→ **Exercise instructions**
Report how many lines in the records carry the string "green", and give no further text.

(Exercise data)

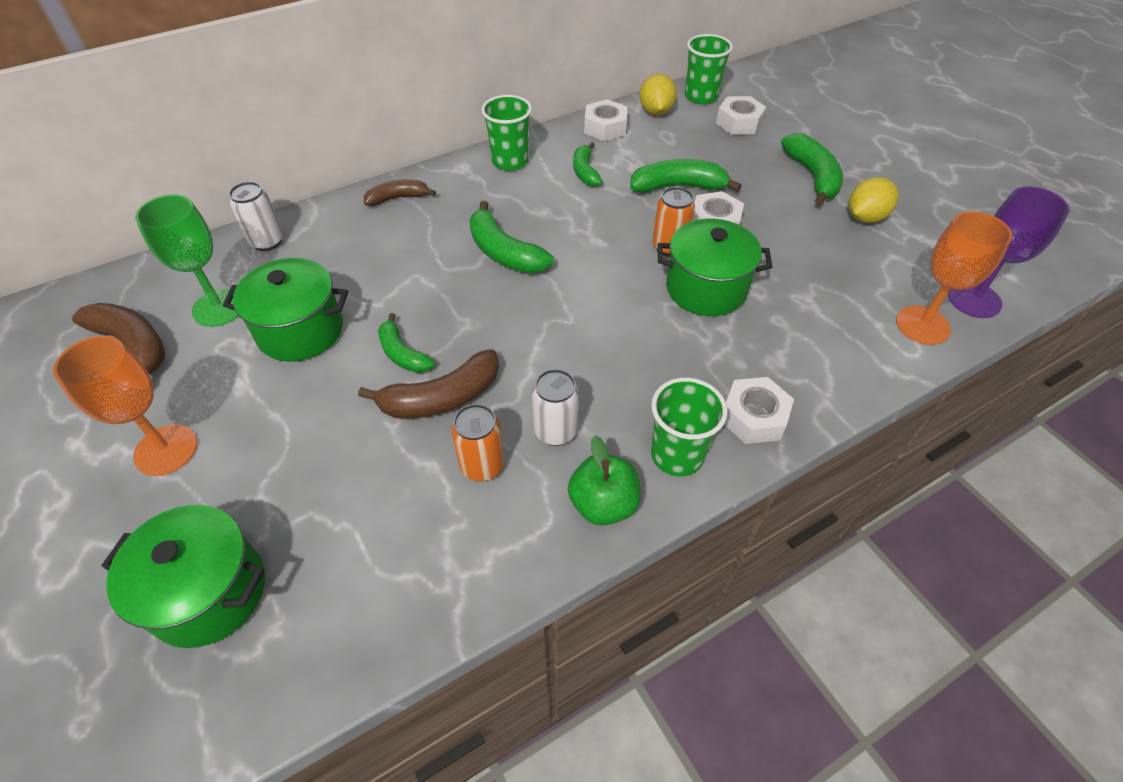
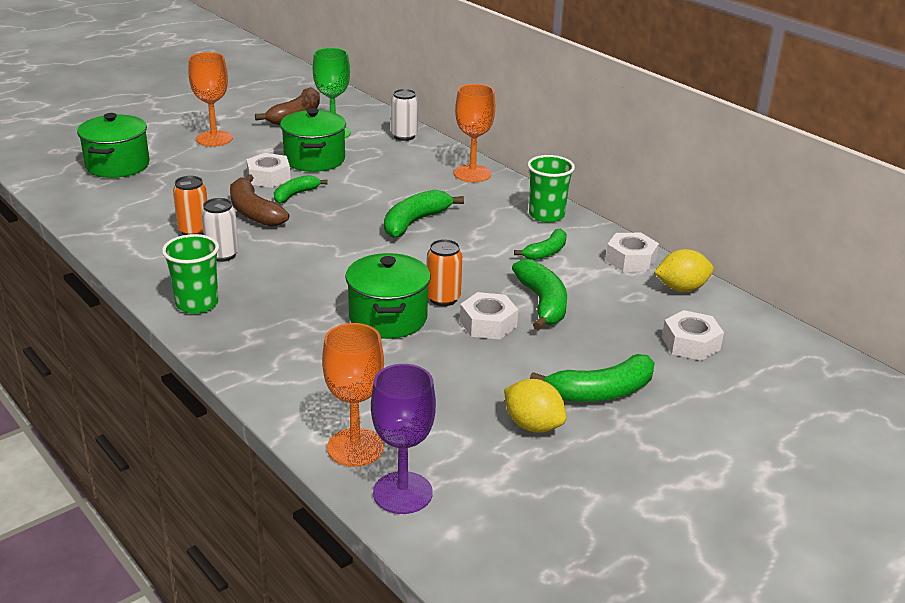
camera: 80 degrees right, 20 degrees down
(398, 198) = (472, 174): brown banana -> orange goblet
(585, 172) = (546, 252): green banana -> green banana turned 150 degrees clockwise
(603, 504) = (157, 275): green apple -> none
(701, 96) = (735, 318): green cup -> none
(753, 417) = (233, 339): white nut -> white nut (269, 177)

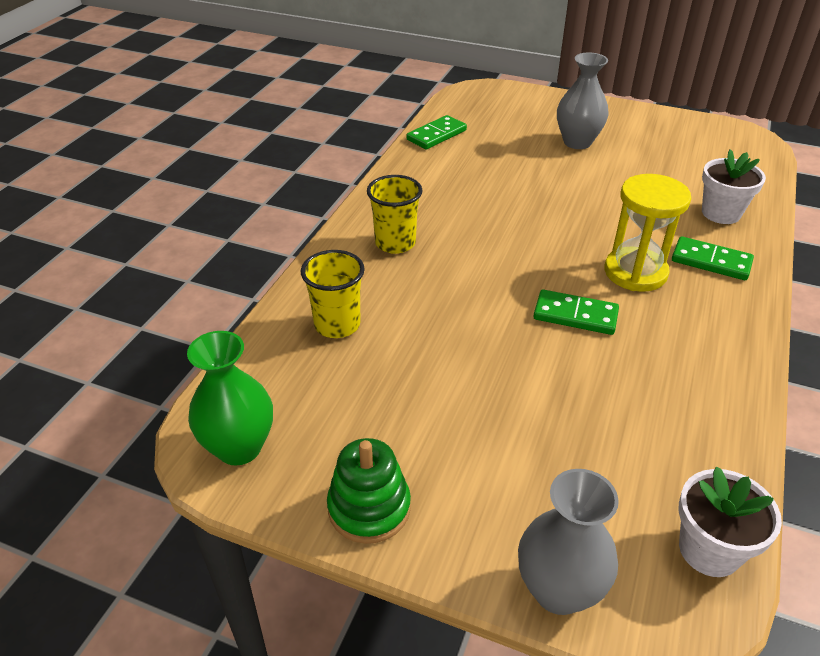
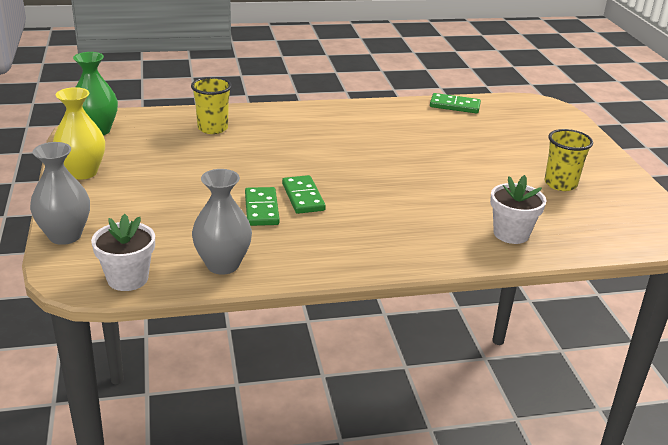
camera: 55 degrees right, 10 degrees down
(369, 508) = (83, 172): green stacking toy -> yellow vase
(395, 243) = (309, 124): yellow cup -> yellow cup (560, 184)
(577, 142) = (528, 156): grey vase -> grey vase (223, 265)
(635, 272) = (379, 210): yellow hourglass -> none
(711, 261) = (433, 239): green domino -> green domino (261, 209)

(End Exercise data)
(Exercise data)

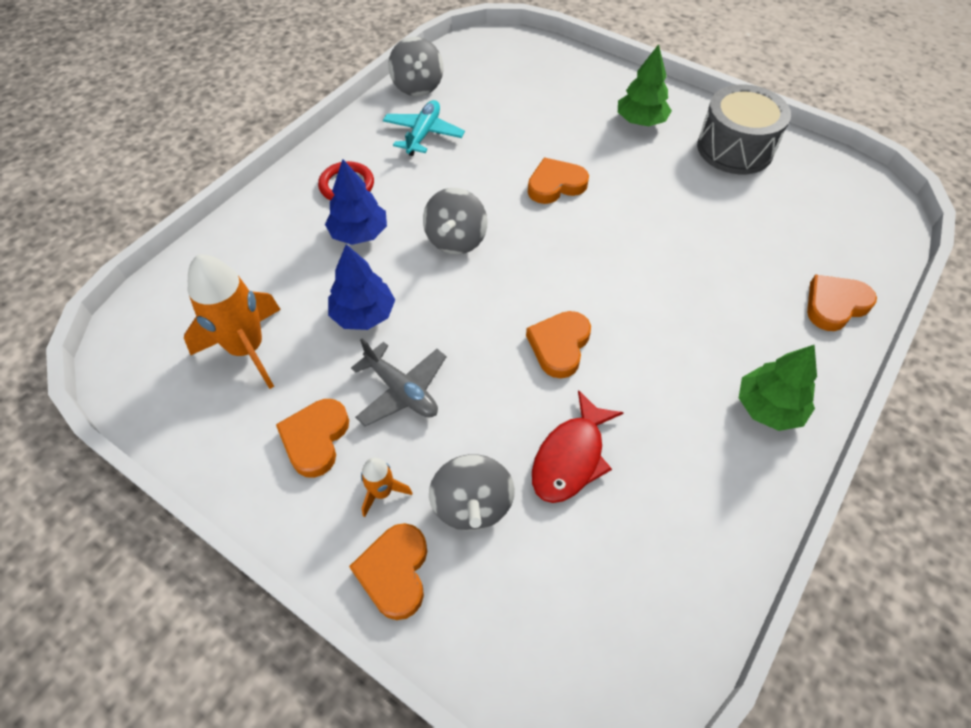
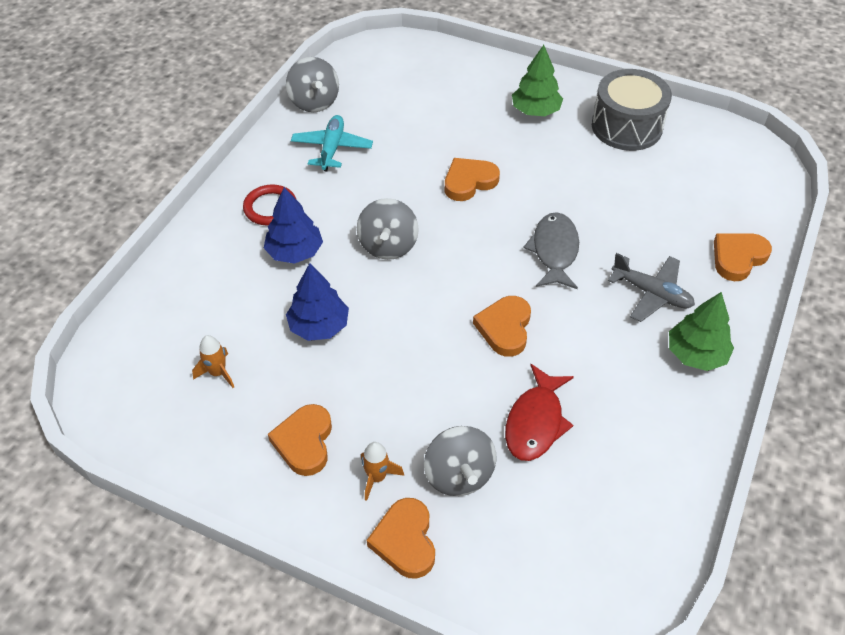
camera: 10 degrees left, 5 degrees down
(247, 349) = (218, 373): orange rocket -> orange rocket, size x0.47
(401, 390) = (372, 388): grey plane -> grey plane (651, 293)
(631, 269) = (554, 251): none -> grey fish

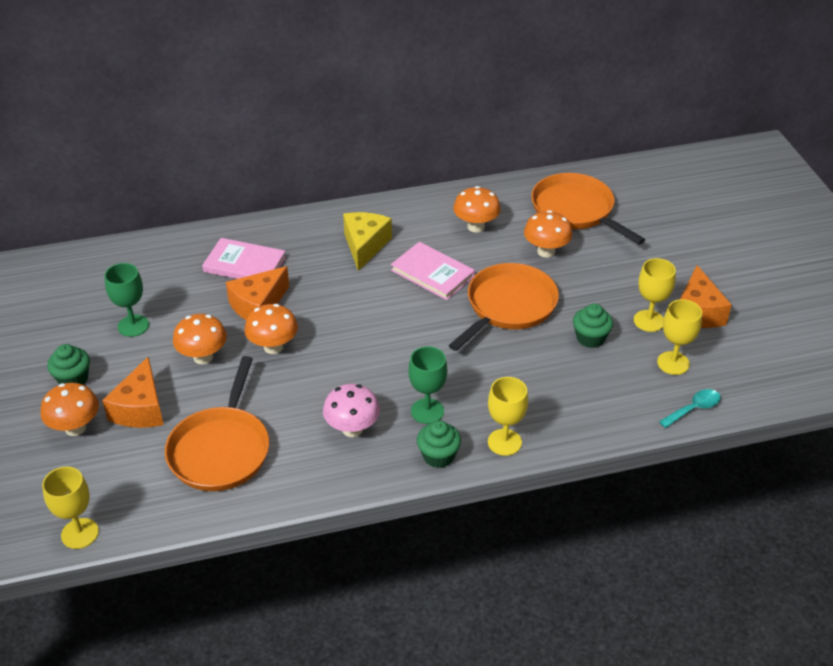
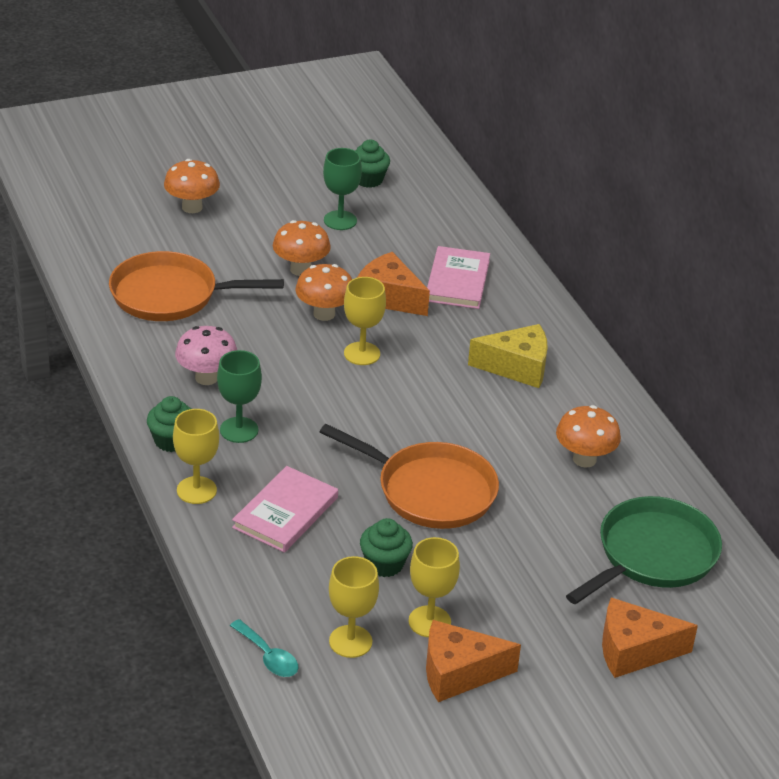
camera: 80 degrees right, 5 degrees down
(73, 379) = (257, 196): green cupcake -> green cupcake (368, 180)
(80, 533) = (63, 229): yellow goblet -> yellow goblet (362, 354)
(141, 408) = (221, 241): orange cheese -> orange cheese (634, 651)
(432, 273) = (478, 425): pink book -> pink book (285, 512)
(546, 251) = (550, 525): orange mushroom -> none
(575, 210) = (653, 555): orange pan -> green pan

(End Exercise data)
(Exercise data)

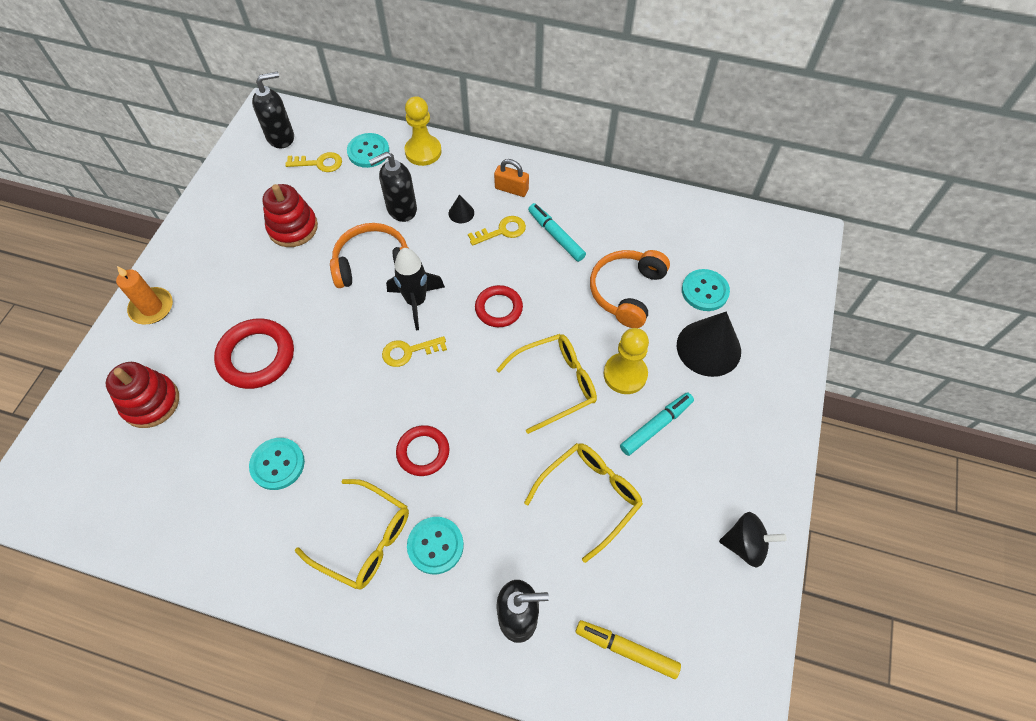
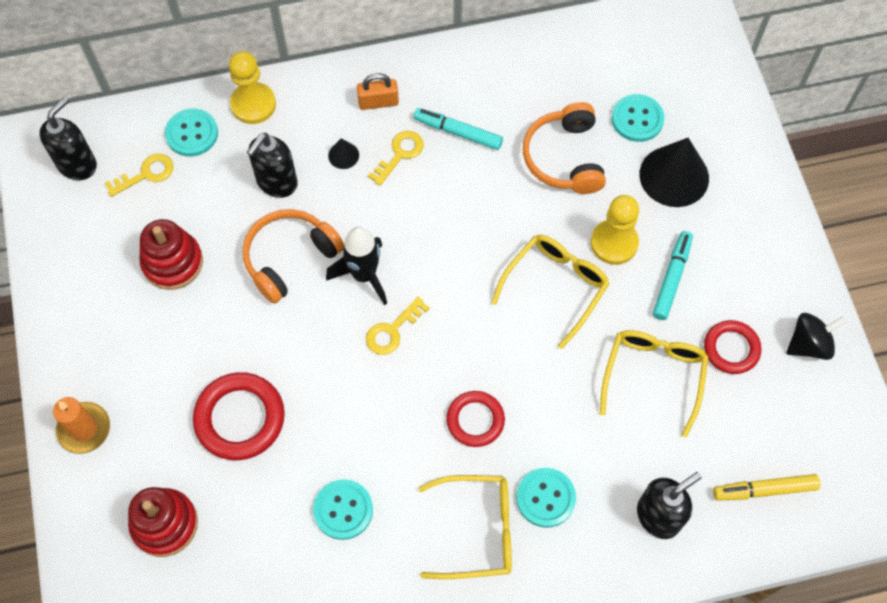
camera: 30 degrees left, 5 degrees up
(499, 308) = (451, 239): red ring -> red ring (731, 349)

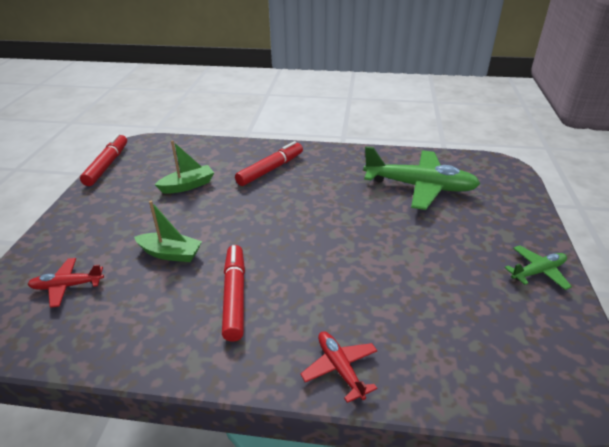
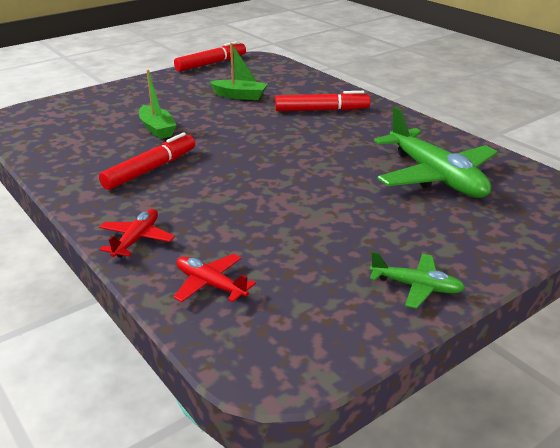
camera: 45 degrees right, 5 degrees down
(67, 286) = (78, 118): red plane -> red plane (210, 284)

(End Exercise data)

→ **Task output**
7